Without the pictures, set down every line of the data exactly.
=== Data shown ===
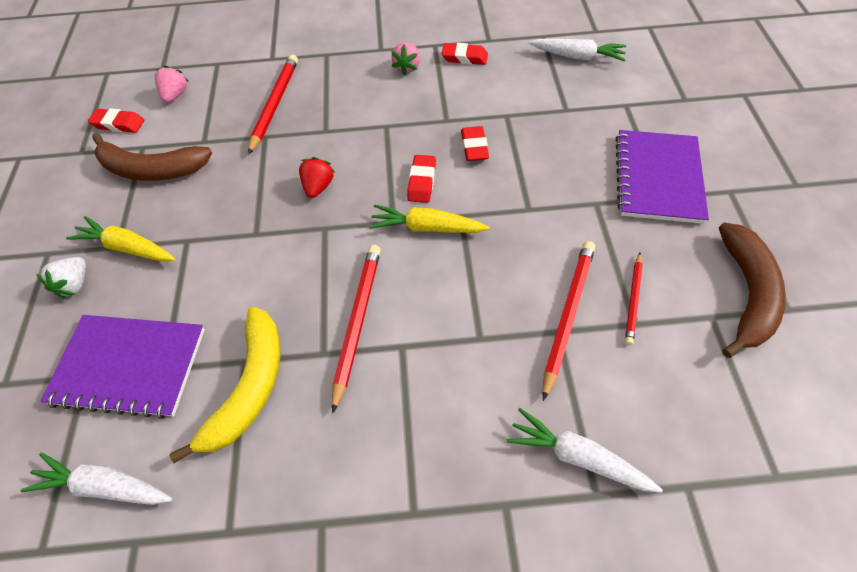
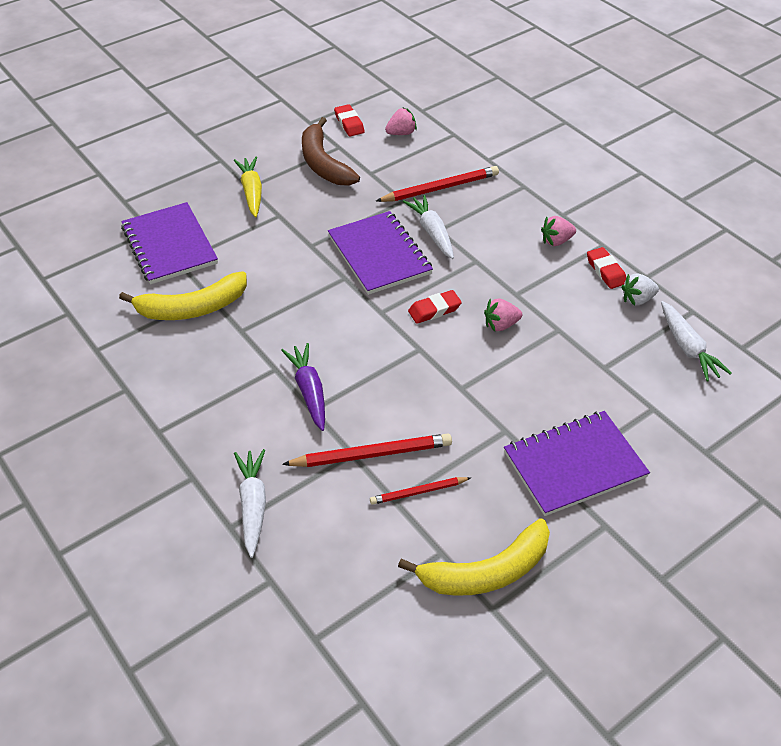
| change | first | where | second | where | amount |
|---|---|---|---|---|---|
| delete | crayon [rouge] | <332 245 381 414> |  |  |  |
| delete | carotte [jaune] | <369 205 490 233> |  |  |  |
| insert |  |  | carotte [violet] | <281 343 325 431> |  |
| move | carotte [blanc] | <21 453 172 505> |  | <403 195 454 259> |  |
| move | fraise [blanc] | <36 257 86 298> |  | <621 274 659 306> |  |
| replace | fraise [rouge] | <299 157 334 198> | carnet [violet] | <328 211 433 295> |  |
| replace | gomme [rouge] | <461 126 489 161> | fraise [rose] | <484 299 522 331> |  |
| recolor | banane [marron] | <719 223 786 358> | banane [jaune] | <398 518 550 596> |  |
===
### Exercise output
| change | first | where | second | where | amount |
|---|---|---|---|---|---|
| delete | crayon [rouge] | <332 245 381 414> |  |  |  |
| delete | carotte [jaune] | <369 205 490 233> |  |  |  |
| insert |  |  | carotte [violet] | <281 343 325 431> |  |
| move | carotte [blanc] | <21 453 172 505> |  | <403 195 454 259> |  |
| move | fraise [blanc] | <36 257 86 298> |  | <621 274 659 306> |  |
| replace | fraise [rouge] | <299 157 334 198> | carnet [violet] | <328 211 433 295> |  |
| replace | gomme [rouge] | <461 126 489 161> | fraise [rose] | <484 299 522 331> |  |
| recolor | banane [marron] | <719 223 786 358> | banane [jaune] | <398 518 550 596> |  |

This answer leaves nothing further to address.